Could every line of the listing be output exactly, with the pictures skipped?

+--

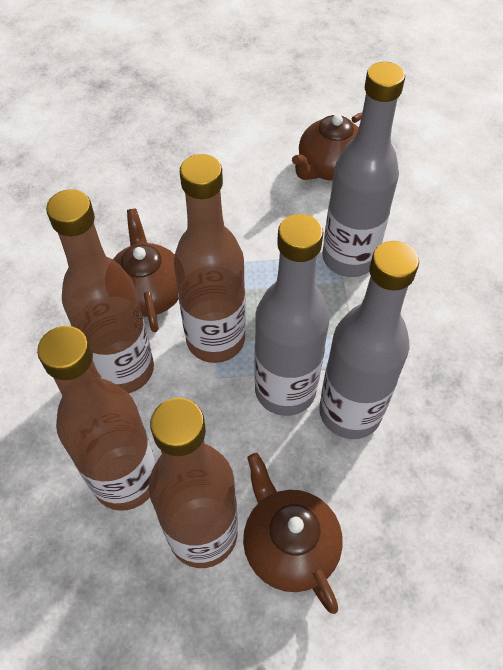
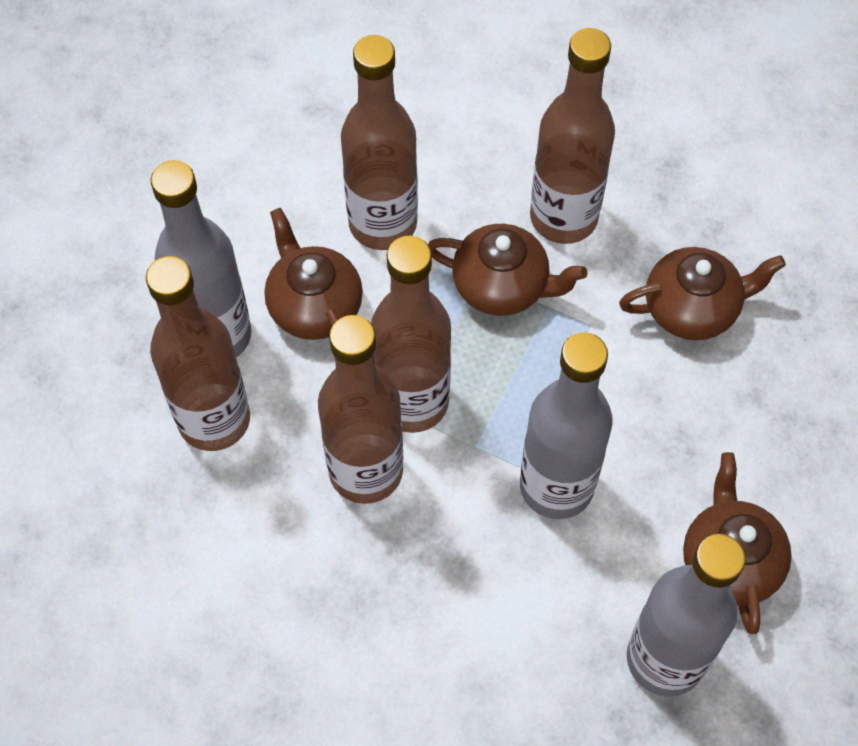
brown bottle: 4 -> 5
brown teapot: 3 -> 4

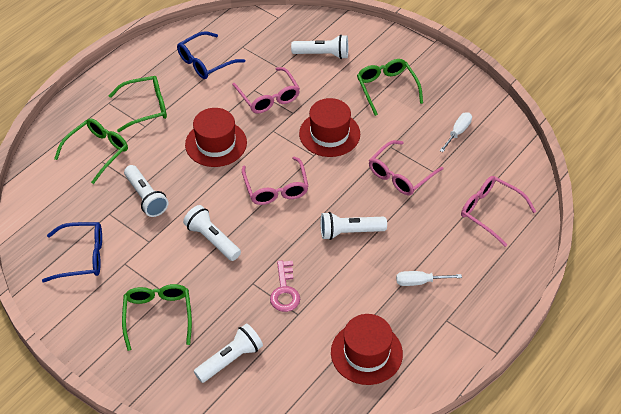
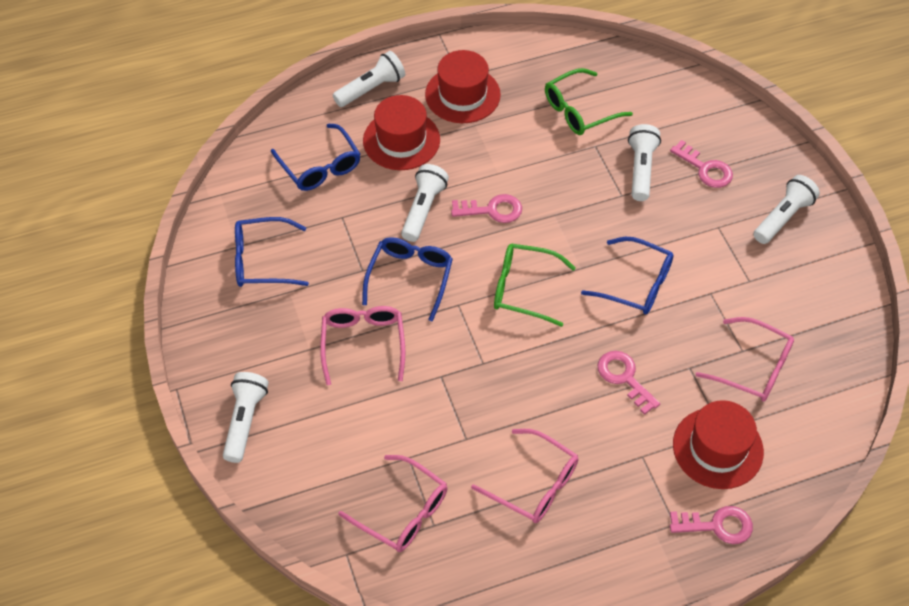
blue glasses: 2 -> 4
green glasses: 4 -> 2
pink key: 1 -> 4
white screwdriver: 2 -> 0

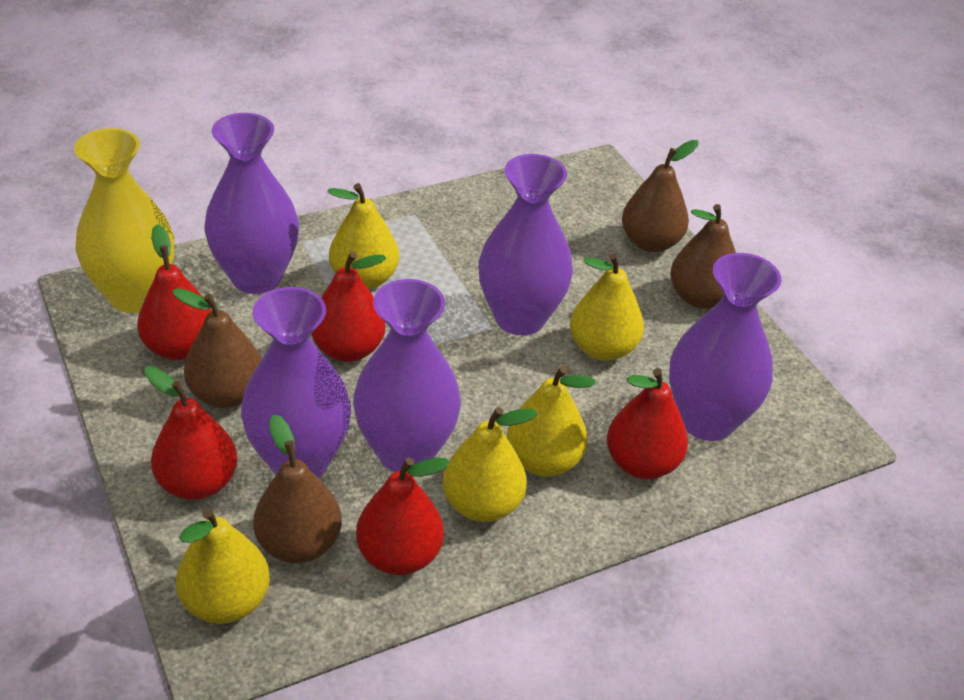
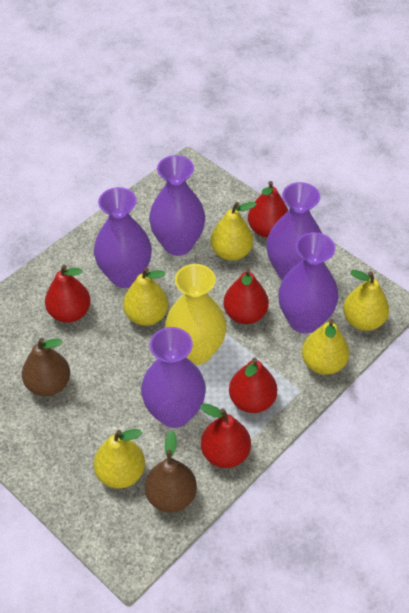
brown pear: 4 -> 2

+--

§ **SOLUTION**
brown bottle: 4 -> 5
brown teapot: 3 -> 4

blue glasses: 2 -> 4
green glasses: 4 -> 2
pink key: 1 -> 4
white screwdriver: 2 -> 0

brown pear: 4 -> 2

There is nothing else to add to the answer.